(Difference listings)
========================

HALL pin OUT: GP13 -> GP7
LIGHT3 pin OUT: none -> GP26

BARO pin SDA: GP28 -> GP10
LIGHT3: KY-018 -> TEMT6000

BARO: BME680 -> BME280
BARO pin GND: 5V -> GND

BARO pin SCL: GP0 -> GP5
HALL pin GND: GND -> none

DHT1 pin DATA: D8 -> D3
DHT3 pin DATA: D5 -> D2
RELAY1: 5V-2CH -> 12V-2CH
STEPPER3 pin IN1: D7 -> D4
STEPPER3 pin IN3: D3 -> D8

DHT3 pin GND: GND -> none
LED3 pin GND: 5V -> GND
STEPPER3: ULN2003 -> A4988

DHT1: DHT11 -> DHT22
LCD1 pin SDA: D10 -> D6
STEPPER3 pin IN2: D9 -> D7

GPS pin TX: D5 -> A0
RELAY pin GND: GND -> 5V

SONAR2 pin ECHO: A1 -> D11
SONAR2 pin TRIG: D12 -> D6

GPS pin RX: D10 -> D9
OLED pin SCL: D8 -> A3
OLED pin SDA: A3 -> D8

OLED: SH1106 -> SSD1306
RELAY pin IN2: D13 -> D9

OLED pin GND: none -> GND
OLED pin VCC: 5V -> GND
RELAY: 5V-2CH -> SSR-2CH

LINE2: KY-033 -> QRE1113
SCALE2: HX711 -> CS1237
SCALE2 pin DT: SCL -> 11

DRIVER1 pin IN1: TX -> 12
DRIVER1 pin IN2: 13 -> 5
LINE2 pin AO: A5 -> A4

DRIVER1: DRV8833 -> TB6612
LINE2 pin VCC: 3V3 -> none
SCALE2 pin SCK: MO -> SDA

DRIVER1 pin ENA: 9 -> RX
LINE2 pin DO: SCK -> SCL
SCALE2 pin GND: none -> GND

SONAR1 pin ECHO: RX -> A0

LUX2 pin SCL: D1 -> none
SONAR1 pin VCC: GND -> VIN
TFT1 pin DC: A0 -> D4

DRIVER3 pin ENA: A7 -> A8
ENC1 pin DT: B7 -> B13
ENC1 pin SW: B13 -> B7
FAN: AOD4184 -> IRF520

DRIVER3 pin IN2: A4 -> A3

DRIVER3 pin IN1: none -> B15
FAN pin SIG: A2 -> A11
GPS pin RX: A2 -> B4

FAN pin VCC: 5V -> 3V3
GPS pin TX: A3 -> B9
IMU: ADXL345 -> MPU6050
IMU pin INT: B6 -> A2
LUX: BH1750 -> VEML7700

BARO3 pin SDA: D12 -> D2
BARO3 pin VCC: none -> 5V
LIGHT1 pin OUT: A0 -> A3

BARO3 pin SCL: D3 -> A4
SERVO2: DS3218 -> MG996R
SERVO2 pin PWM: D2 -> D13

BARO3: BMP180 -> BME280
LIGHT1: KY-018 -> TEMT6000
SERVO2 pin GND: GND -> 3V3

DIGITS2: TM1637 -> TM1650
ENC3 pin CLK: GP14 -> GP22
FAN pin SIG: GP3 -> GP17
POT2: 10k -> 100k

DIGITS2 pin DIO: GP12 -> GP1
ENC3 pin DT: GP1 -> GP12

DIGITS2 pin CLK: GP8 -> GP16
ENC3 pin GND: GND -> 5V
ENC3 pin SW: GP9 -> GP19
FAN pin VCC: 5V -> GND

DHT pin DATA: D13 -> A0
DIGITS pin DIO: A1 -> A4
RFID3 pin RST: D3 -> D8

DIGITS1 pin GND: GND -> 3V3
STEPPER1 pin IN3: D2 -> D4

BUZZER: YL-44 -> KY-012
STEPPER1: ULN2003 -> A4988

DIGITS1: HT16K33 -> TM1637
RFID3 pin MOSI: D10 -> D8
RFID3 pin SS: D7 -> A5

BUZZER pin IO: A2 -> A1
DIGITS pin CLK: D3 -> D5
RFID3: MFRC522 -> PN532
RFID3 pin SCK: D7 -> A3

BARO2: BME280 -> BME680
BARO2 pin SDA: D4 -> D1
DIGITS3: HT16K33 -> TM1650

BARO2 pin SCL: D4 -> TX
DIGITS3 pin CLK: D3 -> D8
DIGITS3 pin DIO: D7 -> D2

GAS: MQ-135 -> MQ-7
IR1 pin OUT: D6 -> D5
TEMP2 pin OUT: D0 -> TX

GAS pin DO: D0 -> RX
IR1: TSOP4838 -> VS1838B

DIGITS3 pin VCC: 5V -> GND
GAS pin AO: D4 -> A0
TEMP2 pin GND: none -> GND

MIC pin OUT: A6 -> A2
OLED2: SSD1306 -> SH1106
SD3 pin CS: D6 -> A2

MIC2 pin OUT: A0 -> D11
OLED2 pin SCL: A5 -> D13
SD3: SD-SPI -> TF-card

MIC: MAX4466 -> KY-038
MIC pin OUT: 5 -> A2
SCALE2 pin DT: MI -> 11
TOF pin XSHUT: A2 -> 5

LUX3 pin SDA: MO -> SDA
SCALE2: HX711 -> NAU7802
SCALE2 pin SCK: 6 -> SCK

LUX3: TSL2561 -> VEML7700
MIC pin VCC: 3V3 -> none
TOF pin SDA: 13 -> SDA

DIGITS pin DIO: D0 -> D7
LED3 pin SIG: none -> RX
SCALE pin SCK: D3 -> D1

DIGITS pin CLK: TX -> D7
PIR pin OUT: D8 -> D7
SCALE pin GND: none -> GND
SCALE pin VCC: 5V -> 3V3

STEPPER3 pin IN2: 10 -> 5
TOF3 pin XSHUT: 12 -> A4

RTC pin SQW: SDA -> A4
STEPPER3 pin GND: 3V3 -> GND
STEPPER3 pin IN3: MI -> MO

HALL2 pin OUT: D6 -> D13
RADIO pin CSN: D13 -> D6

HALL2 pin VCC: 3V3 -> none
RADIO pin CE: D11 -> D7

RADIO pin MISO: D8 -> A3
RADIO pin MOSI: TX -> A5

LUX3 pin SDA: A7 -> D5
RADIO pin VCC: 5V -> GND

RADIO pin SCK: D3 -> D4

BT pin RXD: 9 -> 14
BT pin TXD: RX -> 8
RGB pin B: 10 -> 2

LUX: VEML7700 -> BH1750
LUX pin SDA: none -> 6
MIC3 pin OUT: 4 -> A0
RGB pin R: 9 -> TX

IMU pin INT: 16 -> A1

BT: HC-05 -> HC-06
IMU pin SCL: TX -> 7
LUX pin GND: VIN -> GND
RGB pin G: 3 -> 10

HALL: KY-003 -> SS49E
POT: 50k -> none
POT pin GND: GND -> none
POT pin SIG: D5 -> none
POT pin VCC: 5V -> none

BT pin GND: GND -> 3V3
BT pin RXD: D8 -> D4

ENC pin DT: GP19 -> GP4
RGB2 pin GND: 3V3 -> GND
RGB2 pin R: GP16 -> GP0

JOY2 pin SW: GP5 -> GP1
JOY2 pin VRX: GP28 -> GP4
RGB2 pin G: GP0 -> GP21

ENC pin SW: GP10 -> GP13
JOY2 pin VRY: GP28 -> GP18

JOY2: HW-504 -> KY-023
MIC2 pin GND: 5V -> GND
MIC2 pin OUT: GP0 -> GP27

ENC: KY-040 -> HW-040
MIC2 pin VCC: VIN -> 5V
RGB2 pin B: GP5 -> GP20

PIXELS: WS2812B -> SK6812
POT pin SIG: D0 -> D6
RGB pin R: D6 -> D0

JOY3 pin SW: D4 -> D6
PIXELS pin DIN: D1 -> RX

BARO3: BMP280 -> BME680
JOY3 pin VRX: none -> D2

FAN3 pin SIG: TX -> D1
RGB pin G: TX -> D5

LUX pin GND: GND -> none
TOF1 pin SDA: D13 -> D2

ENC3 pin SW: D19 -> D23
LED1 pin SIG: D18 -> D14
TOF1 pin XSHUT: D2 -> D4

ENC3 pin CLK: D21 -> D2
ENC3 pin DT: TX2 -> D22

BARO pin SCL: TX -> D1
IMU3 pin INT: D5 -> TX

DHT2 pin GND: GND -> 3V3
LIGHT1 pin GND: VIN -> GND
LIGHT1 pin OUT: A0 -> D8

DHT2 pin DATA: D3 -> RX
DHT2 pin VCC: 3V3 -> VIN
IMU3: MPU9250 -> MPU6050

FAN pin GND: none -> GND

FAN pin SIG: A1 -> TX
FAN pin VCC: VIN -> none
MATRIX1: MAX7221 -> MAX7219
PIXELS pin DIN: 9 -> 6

========================

- [ABOUT THIS EXERCISE]:
Starting at the line that contains "TEMP2 pin GND: none -> GND" and stopping after the line that contains "SCALE2 pin DT: MI -> 11", write out every line exactly as it appears above, and no other line.

- [COMPLETED EXERCISE]:
TEMP2 pin GND: none -> GND

MIC pin OUT: A6 -> A2
OLED2: SSD1306 -> SH1106
SD3 pin CS: D6 -> A2

MIC2 pin OUT: A0 -> D11
OLED2 pin SCL: A5 -> D13
SD3: SD-SPI -> TF-card

MIC: MAX4466 -> KY-038
MIC pin OUT: 5 -> A2
SCALE2 pin DT: MI -> 11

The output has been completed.